What you are asked to do - From the first line to the last, reproduce the records below exactly, omitting any picture.

___ Records shown

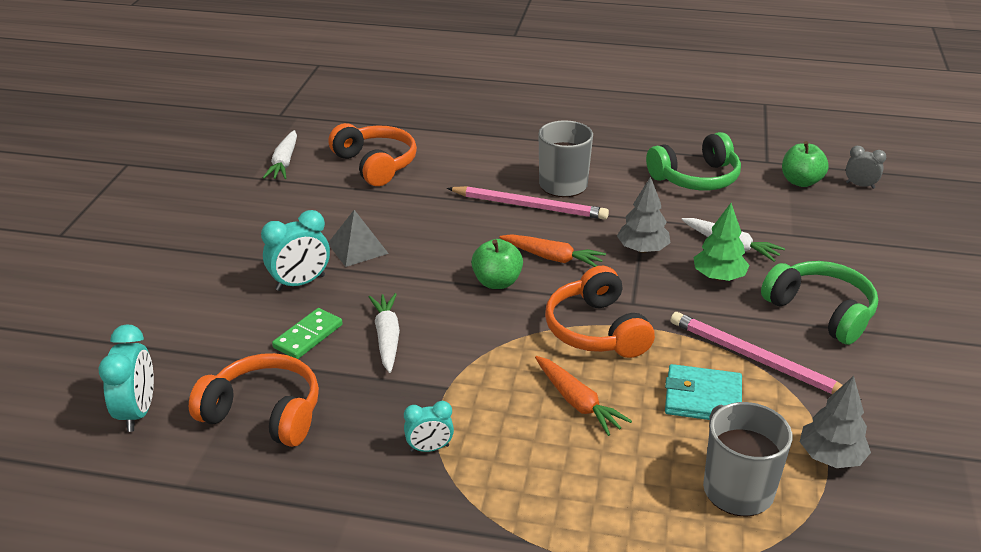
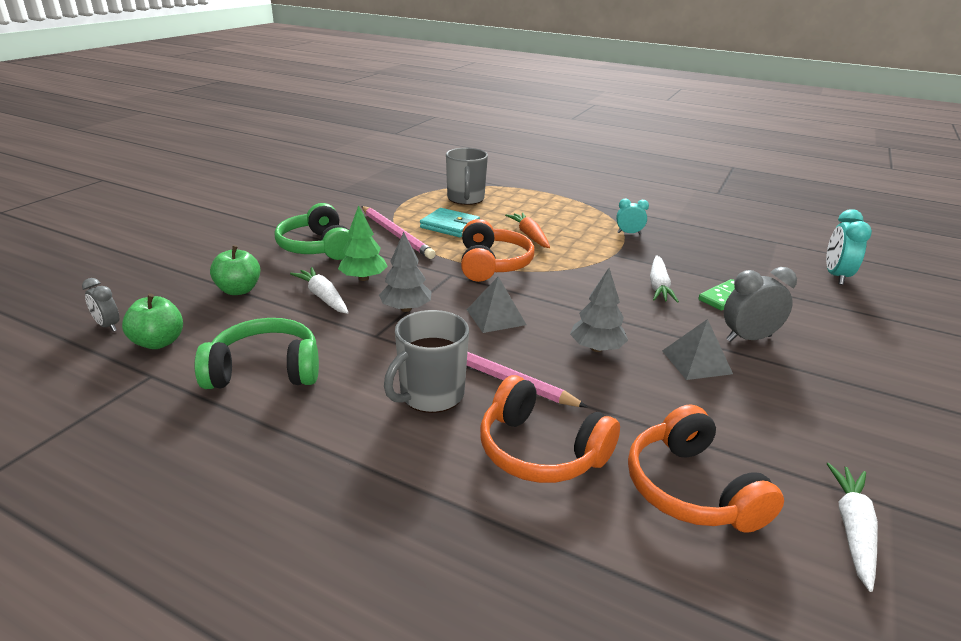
camera: 165 degrees left, 5 degrees down
(264, 413) = (742, 262): orange headphones -> orange headphones (540, 450)
(300, 283) = (748, 338): turquoise clock -> grey clock
(497, 282) = (557, 307): green apple -> green apple (239, 290)
(552, 258) = (496, 317): orange carrot -> grey pyramid
(830, 457) = (405, 199): grey tree -> grey tree (596, 348)

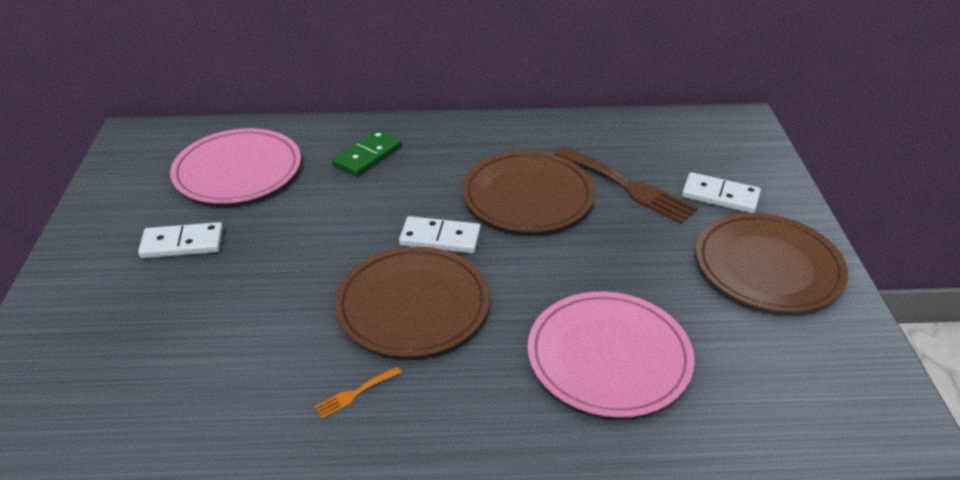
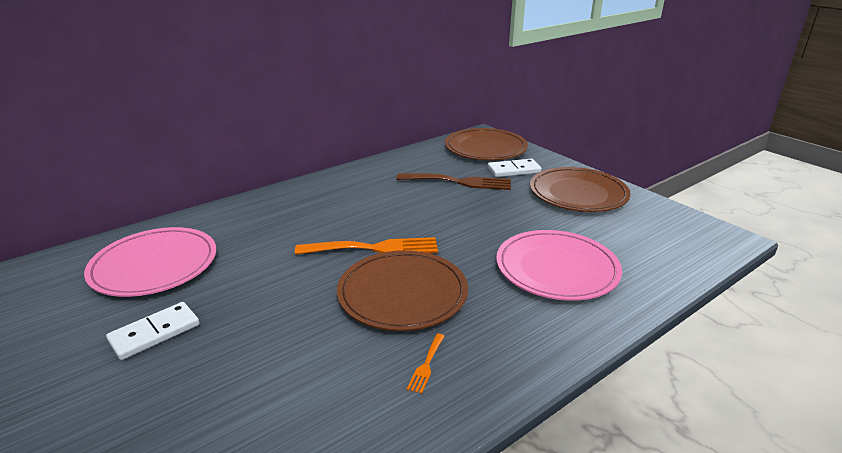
camera: 35 degrees left, 10 degrees down
(368, 156) = (261, 221): green domino -> none
(440, 238) = (374, 248): white domino -> orange fork
(527, 196) = (405, 206): brown plate -> brown plate (485, 148)

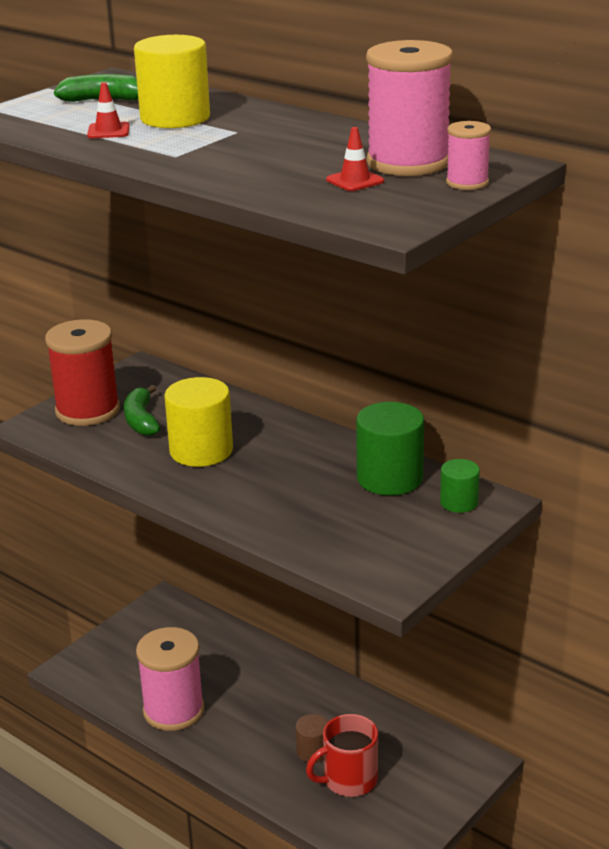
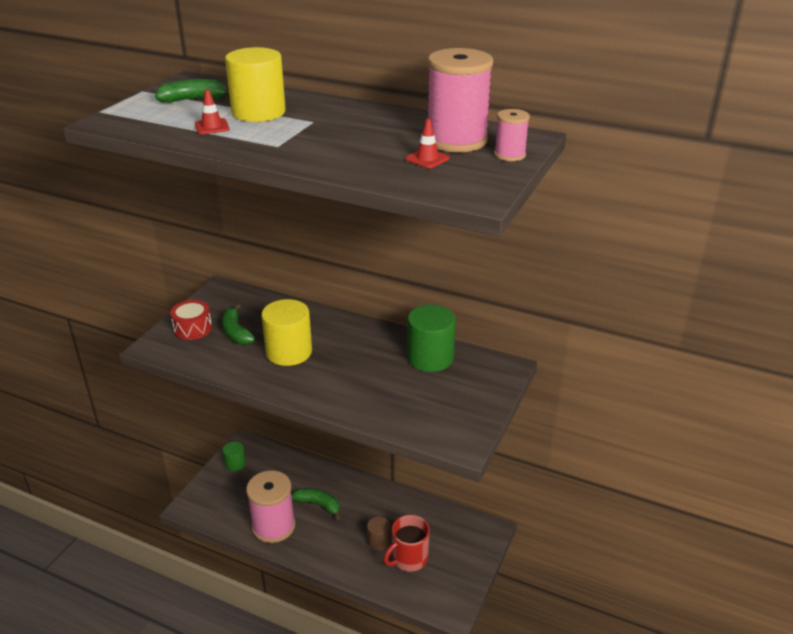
camera: 15 degrees left, 5 degrees up
(88, 410) = (193, 329): red spool -> red drum
(243, 692) = (318, 505): none -> green banana
(459, 502) = (484, 371): green cylinder -> green cylinder (235, 464)

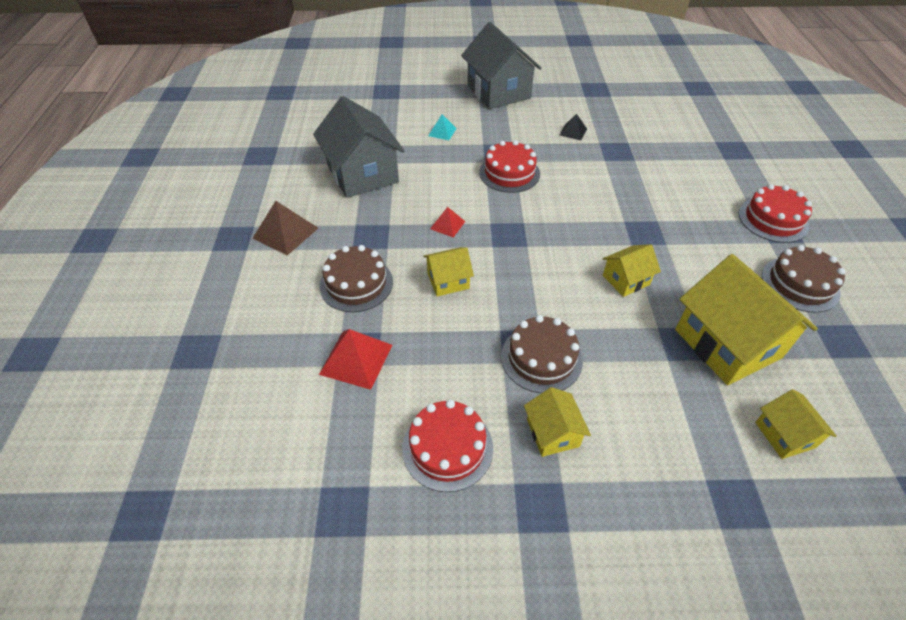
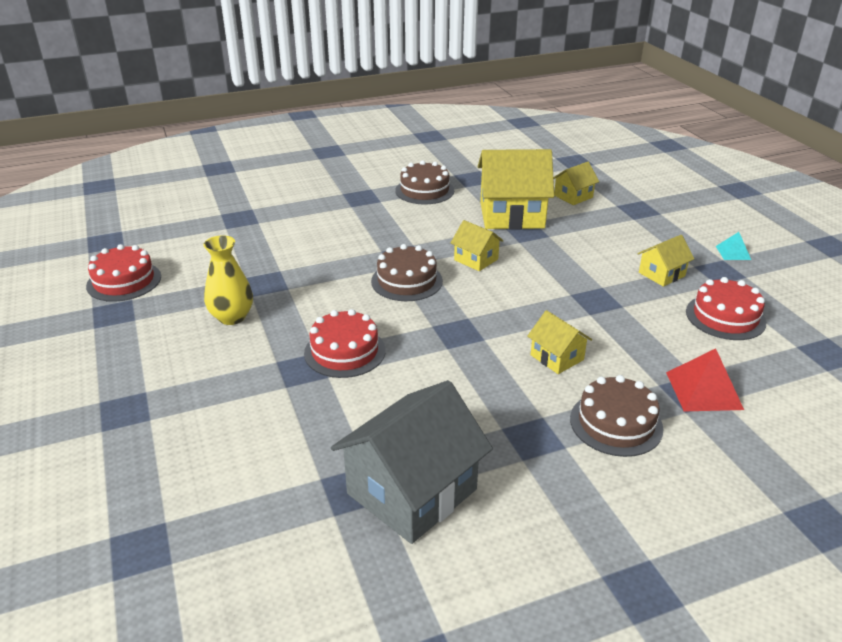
camera: 110 degrees left, 15 degrees down
(285, 233) = (587, 528): brown pyramid -> none
(442, 132) = (266, 435): turquoise pyramid -> turquoise pyramid (733, 253)
(447, 225) = (471, 379): red pyramid -> none
(498, 92) = (130, 401): grey house -> none
(541, 358) = (600, 288): brown cake -> brown cake (406, 281)
(573, 132) = (232, 317): black pyramid -> yellow vase
(727, 343) = (511, 215): yellow house -> yellow house turned 45 degrees clockwise
(773, 219) = (348, 200): red cake -> red cake (124, 281)

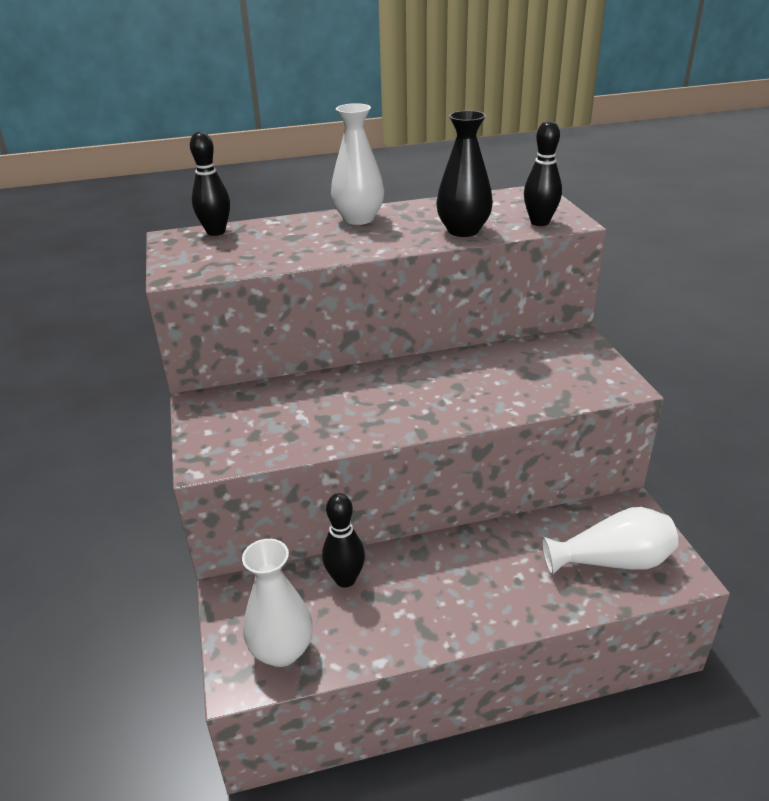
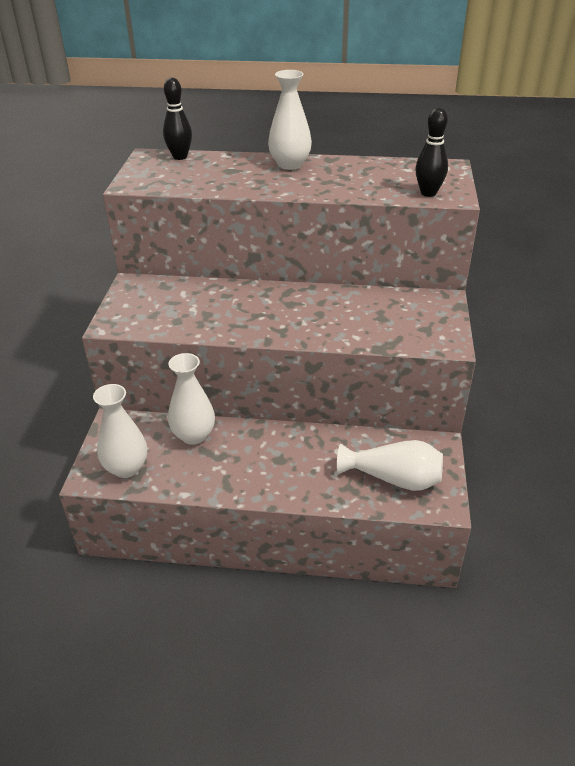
camera: 20 degrees right, 5 degrees up
(345, 579) = (193, 435): black bowling pin -> white vase
(463, 230) = (360, 189): black vase -> none

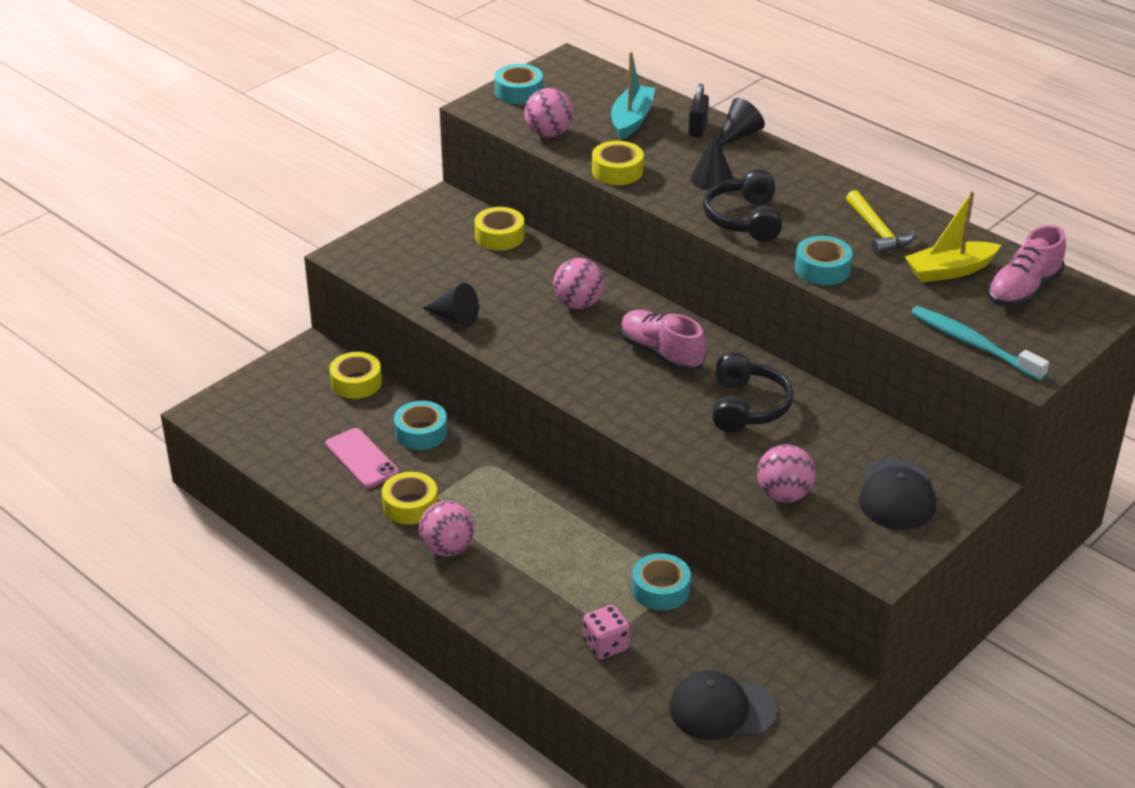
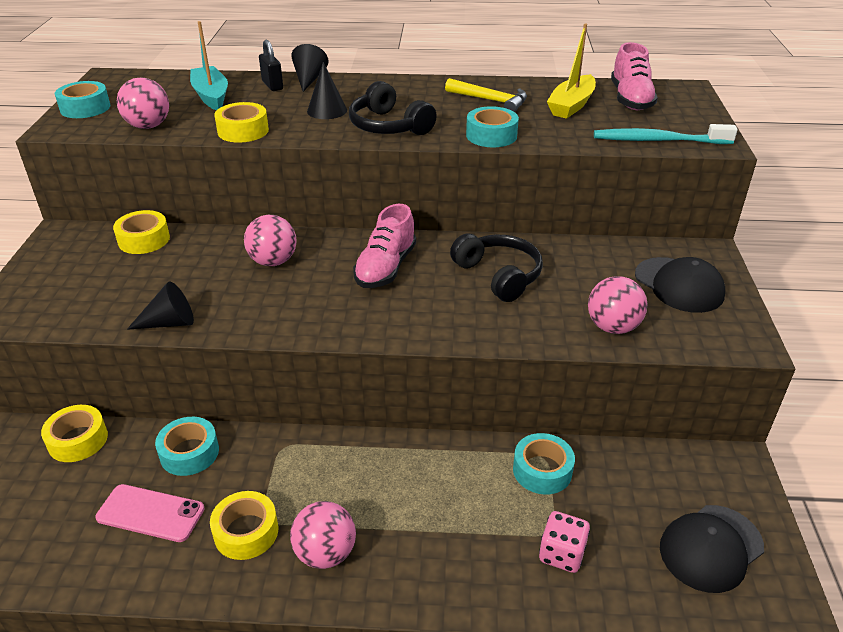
camera: 40 degrees left, 0 degrees up
(661, 353) = (385, 268): pink shoe -> pink shoe turned 75 degrees counterclockwise

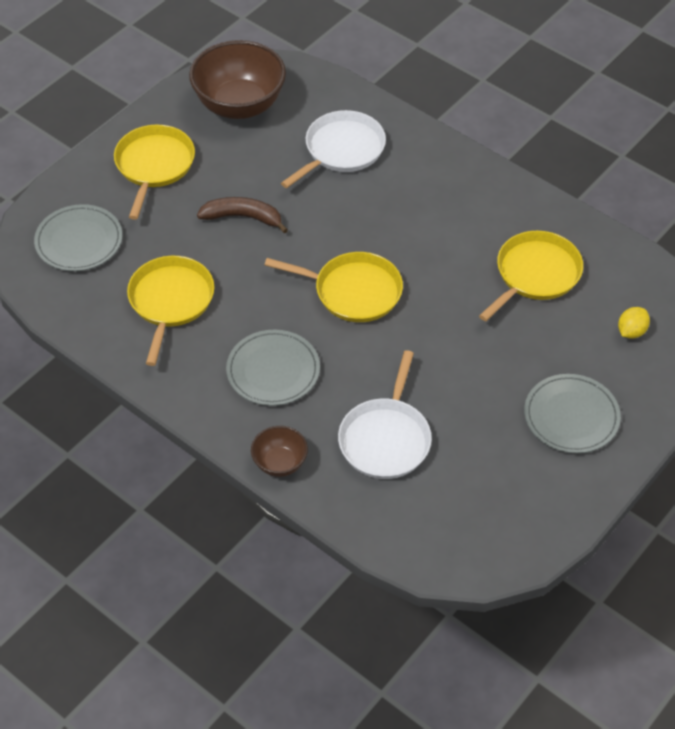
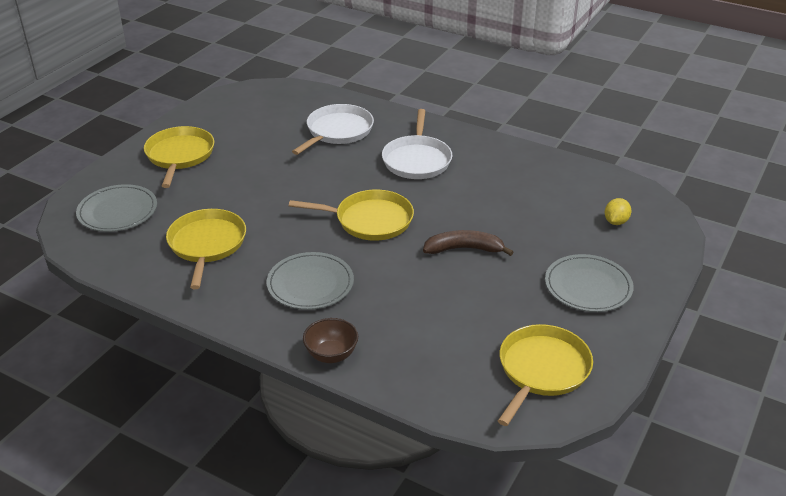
camera: 10 degrees left, 15 degrees down
(239, 105) = (247, 112): brown bowl -> none
(243, 217) = (263, 181): brown banana -> brown banana (464, 249)
(385, 439) = (427, 323): white pan -> white pan (417, 160)
(535, 274) = (521, 193): yellow pan -> yellow pan (542, 370)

______

Solution to the exercise -
camera: 165 degrees left, 5 degrees down
(264, 413) = (742, 262): orange headphones -> orange headphones (540, 450)
(300, 283) = (748, 338): turquoise clock -> grey clock
(497, 282) = (557, 307): green apple -> green apple (239, 290)
(552, 258) = (496, 317): orange carrot -> grey pyramid
(830, 457) = (405, 199): grey tree -> grey tree (596, 348)

camera: 35 degrees left, 10 degrees down
(368, 156) = (261, 221): green domino -> none
(440, 238) = (374, 248): white domino -> orange fork
(527, 196) = (405, 206): brown plate -> brown plate (485, 148)

camera: 15 degrees left, 5 degrees up
(88, 410) = (193, 329): red spool -> red drum
(243, 692) = (318, 505): none -> green banana
(459, 502) = (484, 371): green cylinder -> green cylinder (235, 464)

camera: 110 degrees left, 15 degrees down
(285, 233) = (587, 528): brown pyramid -> none
(442, 132) = (266, 435): turquoise pyramid -> turquoise pyramid (733, 253)
(447, 225) = (471, 379): red pyramid -> none
(498, 92) = (130, 401): grey house -> none
(541, 358) = (600, 288): brown cake -> brown cake (406, 281)
(573, 132) = (232, 317): black pyramid -> yellow vase
(727, 343) = (511, 215): yellow house -> yellow house turned 45 degrees clockwise
(773, 219) = (348, 200): red cake -> red cake (124, 281)

camera: 20 degrees right, 5 degrees up
(345, 579) = (193, 435): black bowling pin -> white vase
(463, 230) = (360, 189): black vase -> none

camera: 40 degrees left, 0 degrees up
(661, 353) = (385, 268): pink shoe -> pink shoe turned 75 degrees counterclockwise

camera: 10 degrees left, 15 degrees down
(239, 105) = (247, 112): brown bowl -> none
(243, 217) = (263, 181): brown banana -> brown banana (464, 249)
(385, 439) = (427, 323): white pan -> white pan (417, 160)
(535, 274) = (521, 193): yellow pan -> yellow pan (542, 370)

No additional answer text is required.